What is expected: Copy out every line of the records below word for word, but leave the pictures out.

Records to use:

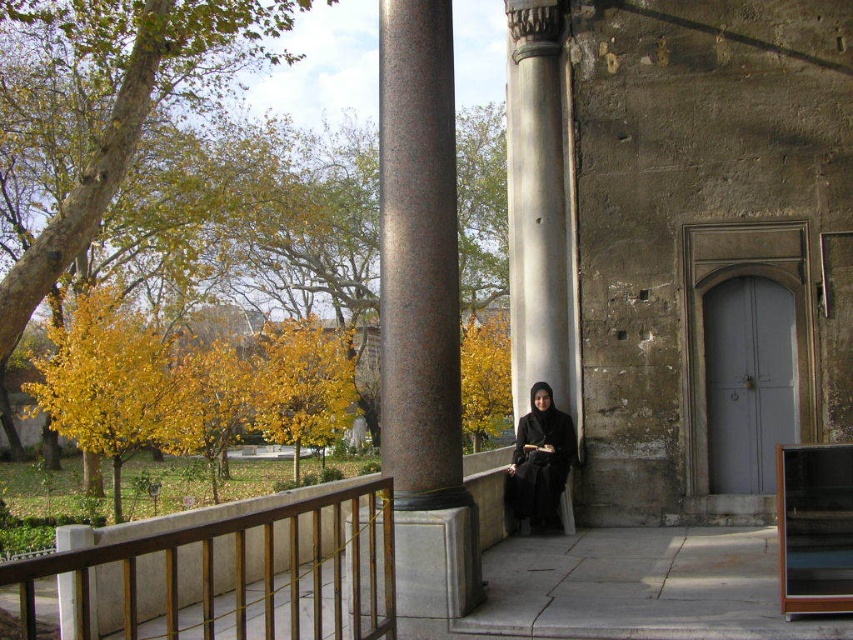
Is polished granite column at center positioned in front of black matte dress at center?

Yes.

Which is behind, point (418, 336) or point (555, 509)?

The point (555, 509) is more distant.

Does point (451, 349) lie behind point (531, 513)?

No, it is not.

At what (x,y) coordinates should I click in order to perform the action: click on polished granite column at center. Please return your answer as a coordinate pair (x, y). This screenshot has height=640, width=853. Looking at the image, I should click on tap(422, 314).

Between brown wood railing at lower left and smooth stone column at center, which one appears on the left side from the viewer's perspective?

brown wood railing at lower left is more to the left.

Which of these two, brown wood railing at lower left or smooth stone column at center, stands taller?

With more height is smooth stone column at center.

Is point (293, 586) less distant than point (535, 317)?

Yes.

Find the location of a particular element. This screenshot has height=640, width=853. brown wood railing at lower left is located at coordinates (230, 576).

The height and width of the screenshot is (640, 853). Describe the element at coordinates (422, 314) in the screenshot. I see `polished granite column at center` at that location.

Does polished granite column at center have a lesser height compared to smooth stone column at center?

Indeed, polished granite column at center has a lesser height compared to smooth stone column at center.

This screenshot has height=640, width=853. I want to click on polished granite column at center, so click(x=422, y=314).

I want to click on polished granite column at center, so click(422, 314).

Reply:
Is polished granite column at center positioned in front of black matte dress at center?

Yes.

Which is behind, point (418, 336) or point (555, 509)?

The point (555, 509) is more distant.

Does point (451, 349) lie behind point (531, 513)?

No, it is not.

At what (x,y) coordinates should I click in order to perform the action: click on polished granite column at center. Please return your answer as a coordinate pair (x, y). This screenshot has height=640, width=853. Looking at the image, I should click on tap(422, 314).

Between brown wood railing at lower left and smooth stone column at center, which one appears on the left side from the viewer's perspective?

brown wood railing at lower left is more to the left.

Which of these two, brown wood railing at lower left or smooth stone column at center, stands taller?

With more height is smooth stone column at center.

Is point (293, 586) less distant than point (535, 317)?

Yes.

Find the location of a particular element. This screenshot has height=640, width=853. brown wood railing at lower left is located at coordinates (230, 576).

The height and width of the screenshot is (640, 853). Describe the element at coordinates (422, 314) in the screenshot. I see `polished granite column at center` at that location.

Does polished granite column at center have a lesser height compared to smooth stone column at center?

Indeed, polished granite column at center has a lesser height compared to smooth stone column at center.

This screenshot has height=640, width=853. I want to click on polished granite column at center, so click(x=422, y=314).

I want to click on polished granite column at center, so click(422, 314).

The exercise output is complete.